(ASSIGNMENT):
Lift every line from the entries that includes the word "diode".

(STUDY MATERIAL):

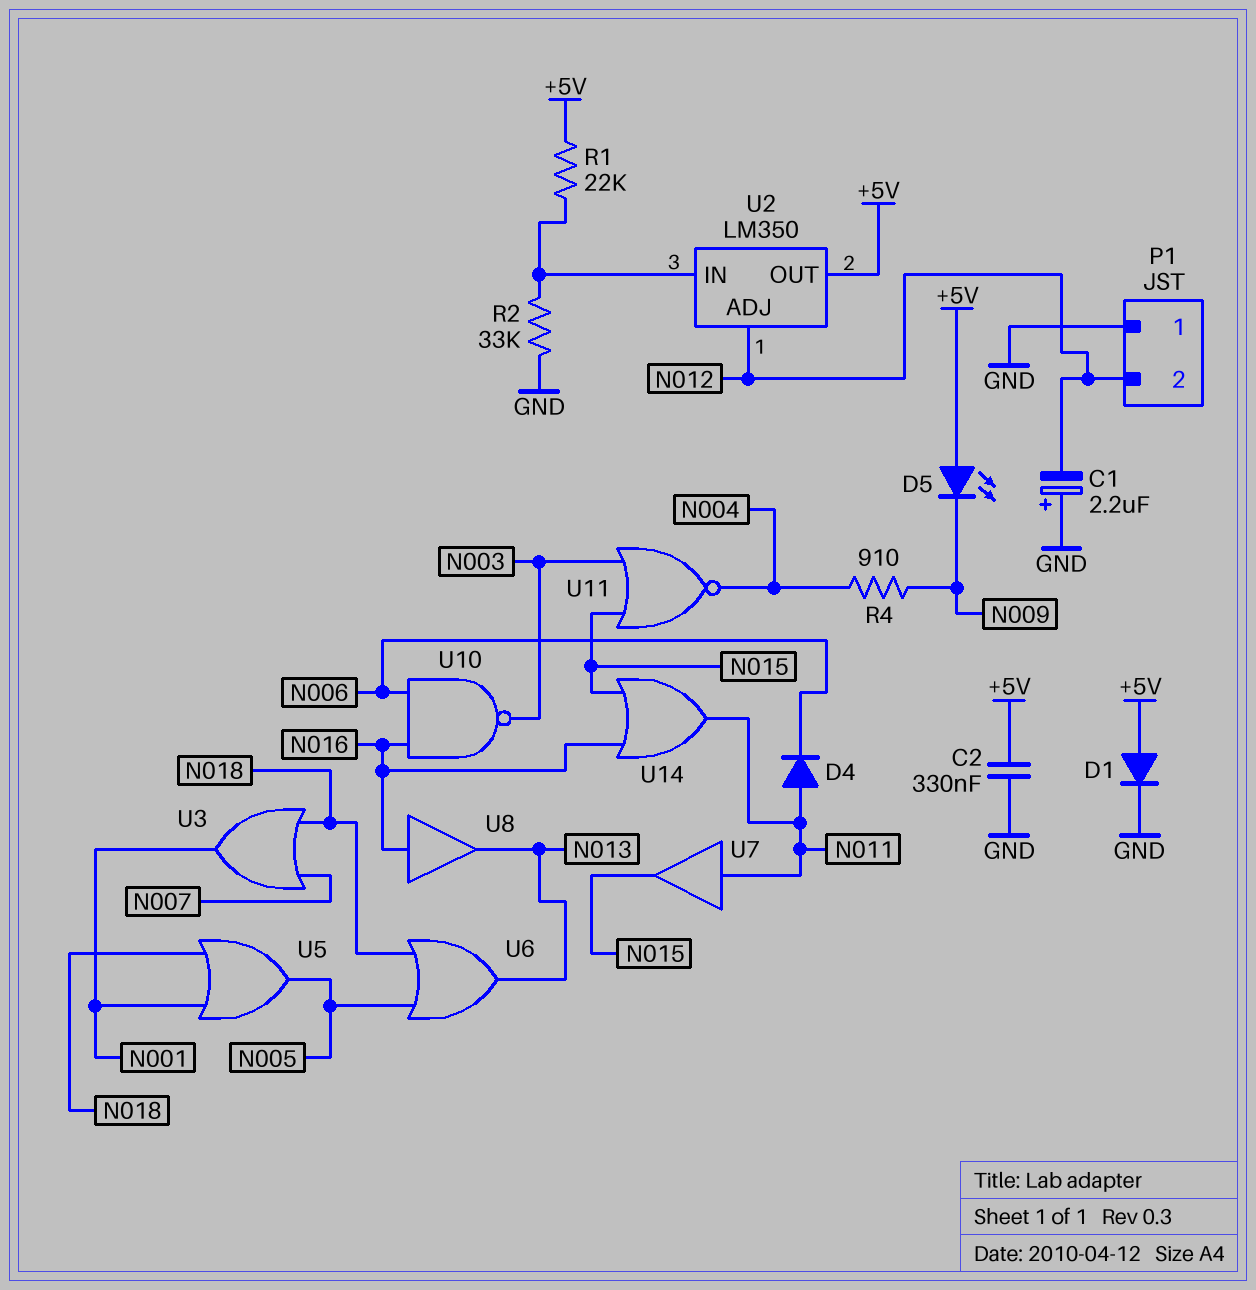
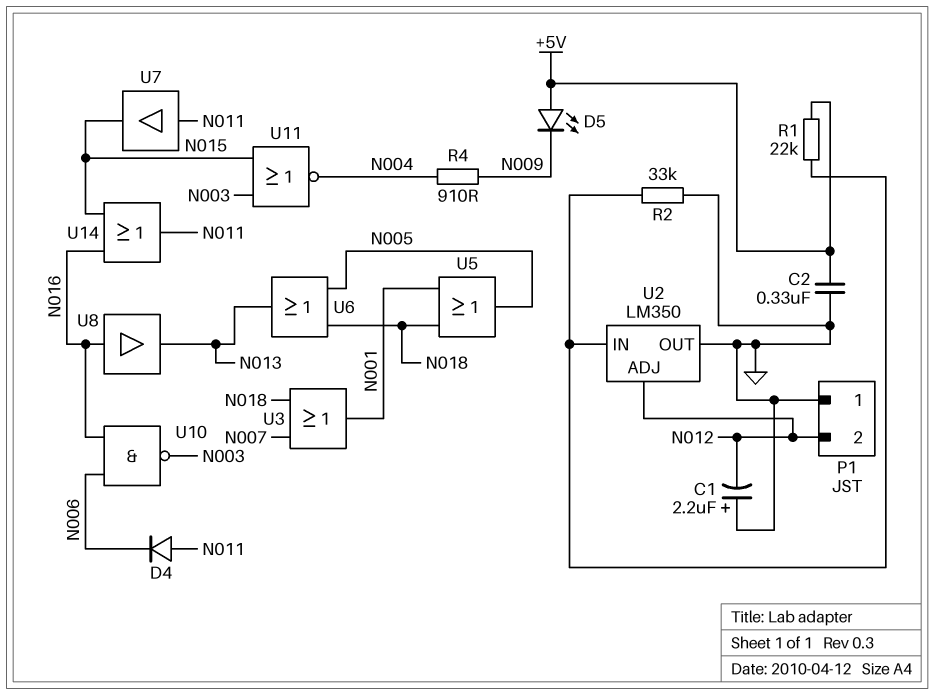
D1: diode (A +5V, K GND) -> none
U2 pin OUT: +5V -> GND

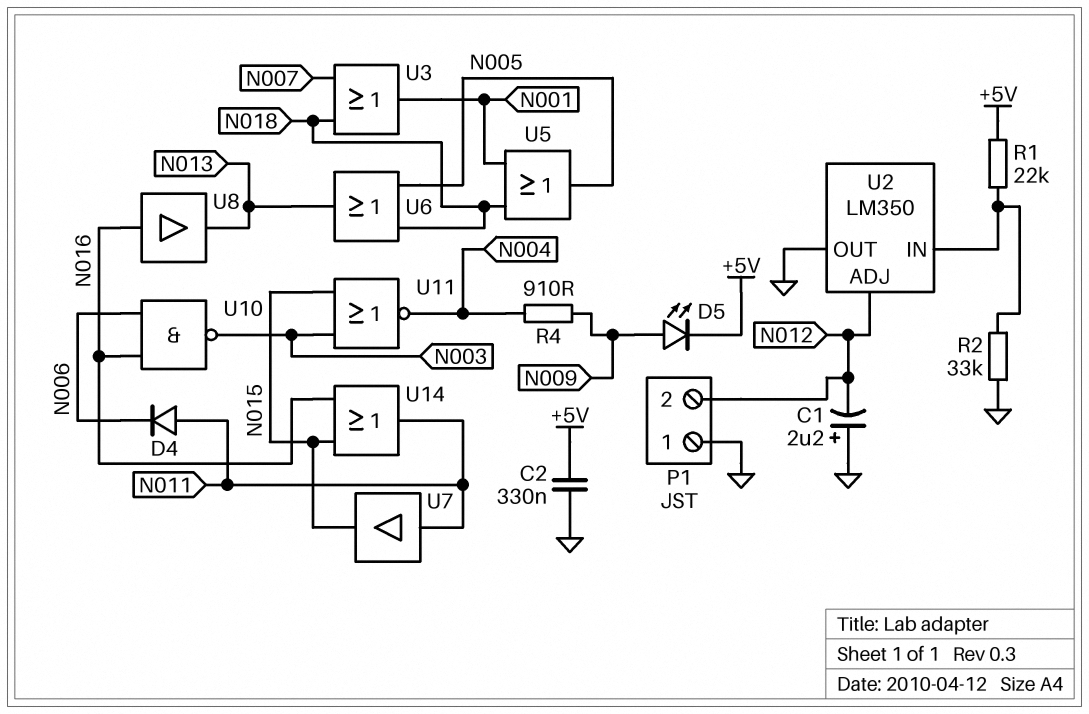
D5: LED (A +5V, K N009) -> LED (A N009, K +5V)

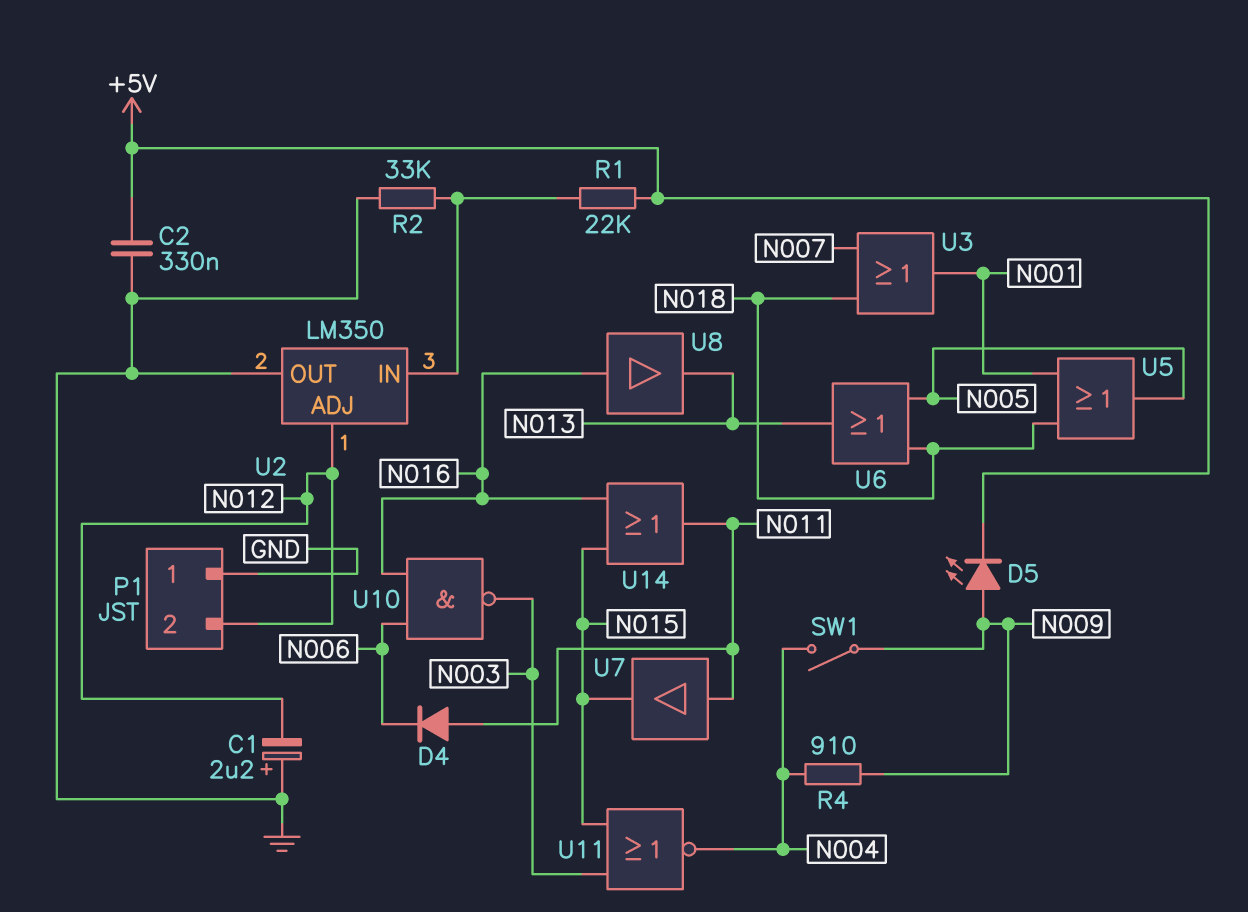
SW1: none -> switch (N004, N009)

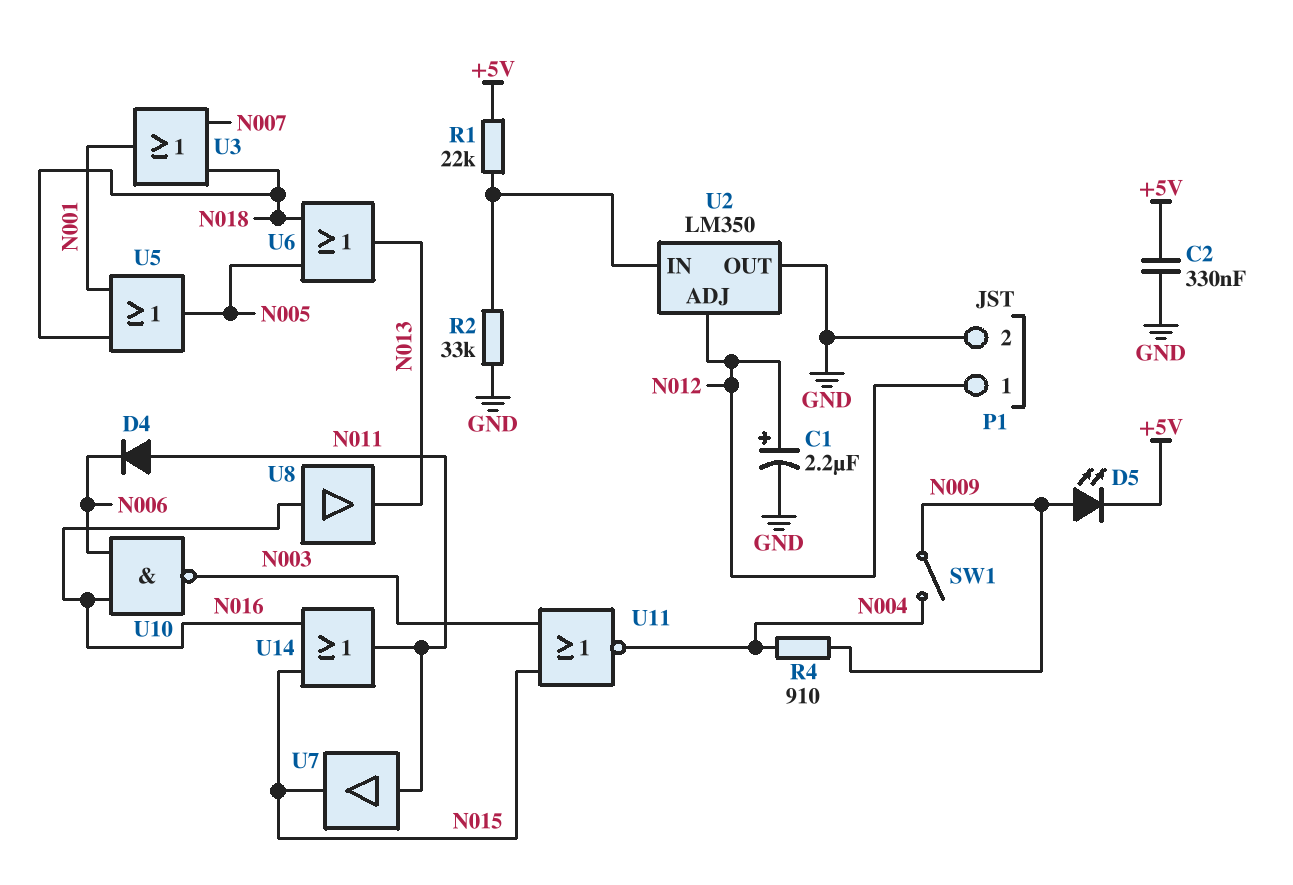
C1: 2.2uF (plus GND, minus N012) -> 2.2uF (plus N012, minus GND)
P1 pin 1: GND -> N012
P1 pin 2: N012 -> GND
==
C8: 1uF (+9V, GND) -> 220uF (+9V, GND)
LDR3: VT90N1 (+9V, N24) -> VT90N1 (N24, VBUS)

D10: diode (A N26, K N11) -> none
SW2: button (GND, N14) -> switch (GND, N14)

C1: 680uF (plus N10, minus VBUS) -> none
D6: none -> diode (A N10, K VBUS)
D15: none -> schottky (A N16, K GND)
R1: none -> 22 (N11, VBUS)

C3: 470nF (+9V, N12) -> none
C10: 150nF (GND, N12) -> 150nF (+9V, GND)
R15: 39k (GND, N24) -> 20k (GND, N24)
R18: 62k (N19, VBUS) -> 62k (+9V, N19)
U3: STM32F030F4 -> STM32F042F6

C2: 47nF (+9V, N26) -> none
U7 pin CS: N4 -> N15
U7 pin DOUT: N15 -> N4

(YOUR RESPONSE):
D1: diode (A +5V, K GND) -> none
D10: diode (A N26, K N11) -> none
D6: none -> diode (A N10, K VBUS)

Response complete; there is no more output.